[SUPPLIED INFORMATION]
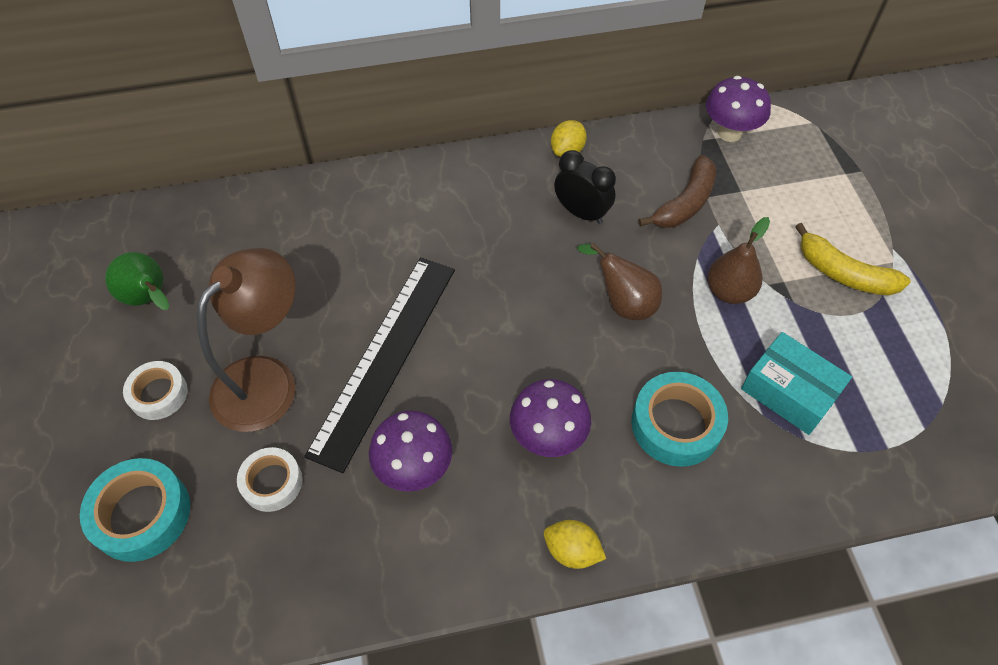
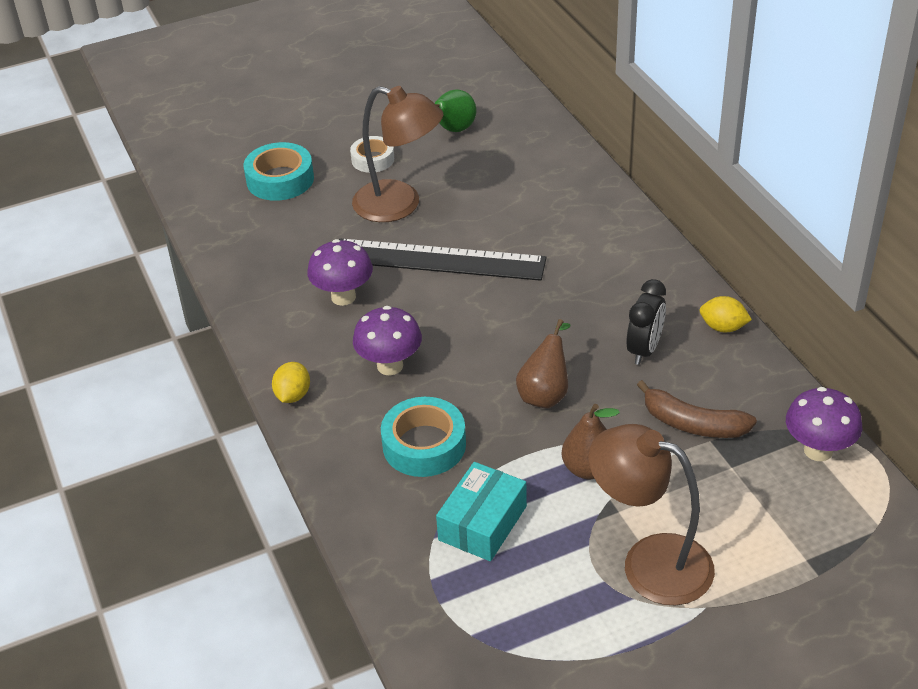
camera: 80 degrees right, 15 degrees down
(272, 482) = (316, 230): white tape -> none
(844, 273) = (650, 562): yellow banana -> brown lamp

[INSTRUCTIONS TO FOLLOW] Word for word, repeat the data above with the pictures left out.

[RESULT]
camera: 80 degrees right, 15 degrees down
(272, 482) = (316, 230): white tape -> none
(844, 273) = (650, 562): yellow banana -> brown lamp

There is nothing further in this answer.